Repeat the lines below exactly as written, please, from the line with "camera: 45 degrees left, 10 degrees down" to the line with "(665, 353) = (645, 232): purple", both lines included, and no others.

ENTRIES SUPPLIED:

+ + + + +

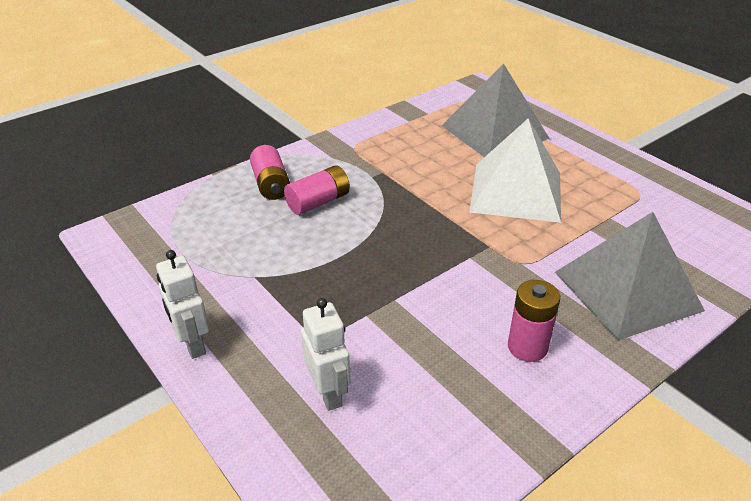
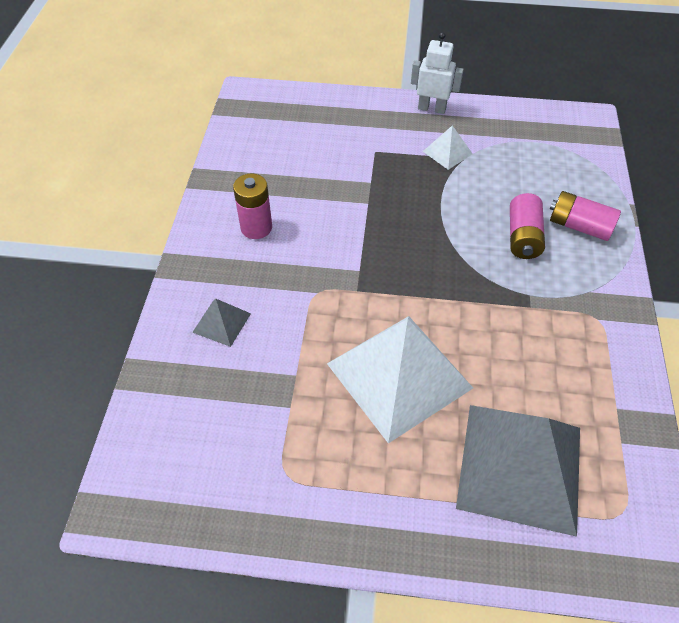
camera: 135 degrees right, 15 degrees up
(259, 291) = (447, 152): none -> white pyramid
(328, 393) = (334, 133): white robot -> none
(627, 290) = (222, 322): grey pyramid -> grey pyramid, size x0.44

+ + + + +

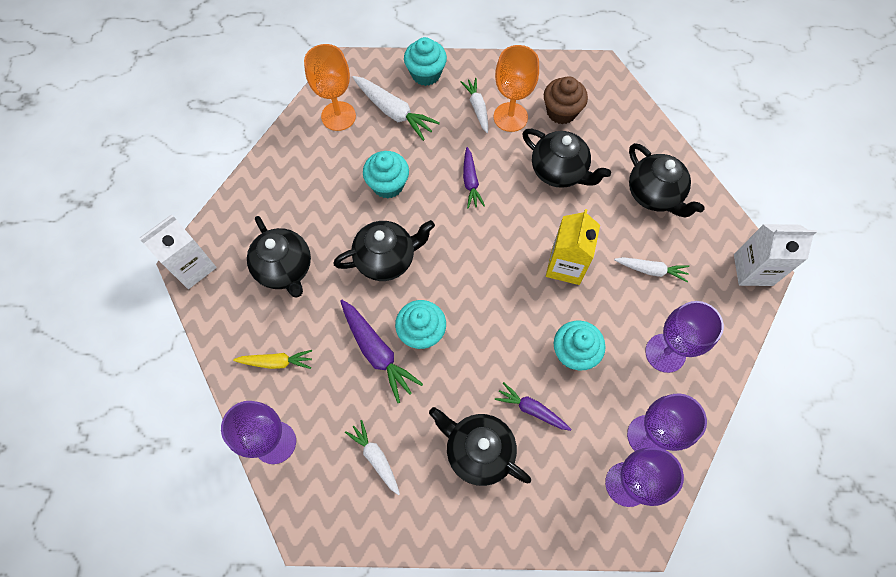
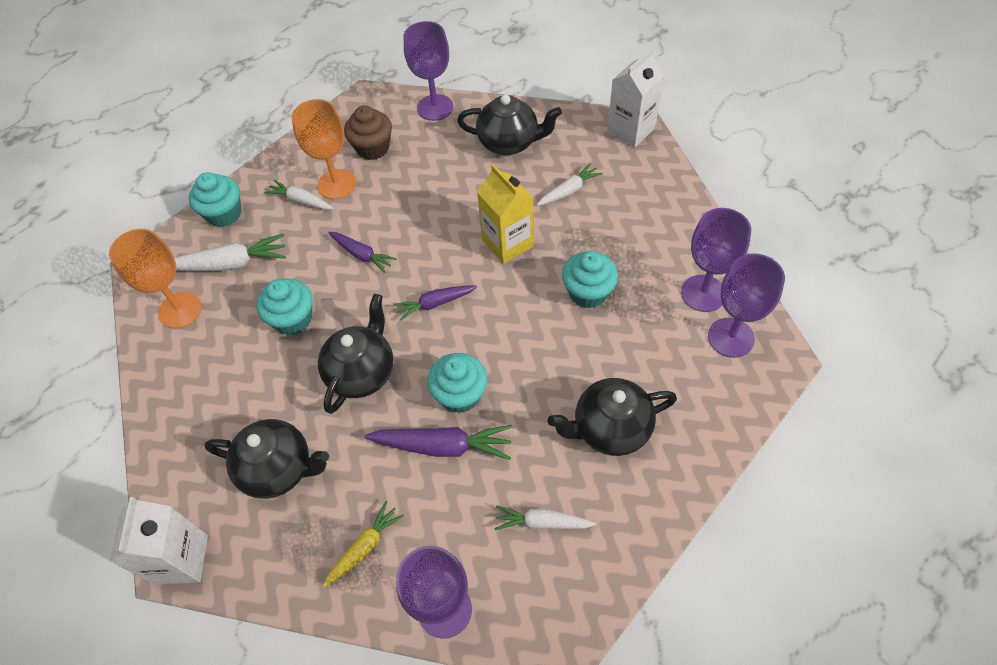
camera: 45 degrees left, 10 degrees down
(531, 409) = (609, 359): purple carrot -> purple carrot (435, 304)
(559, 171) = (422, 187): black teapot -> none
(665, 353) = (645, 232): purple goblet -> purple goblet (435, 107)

+ + + + +

OUTPUT FOR THIS TASK:
camera: 45 degrees left, 10 degrees down
(531, 409) = (609, 359): purple carrot -> purple carrot (435, 304)
(559, 171) = (422, 187): black teapot -> none
(665, 353) = (645, 232): purple goblet -> purple goblet (435, 107)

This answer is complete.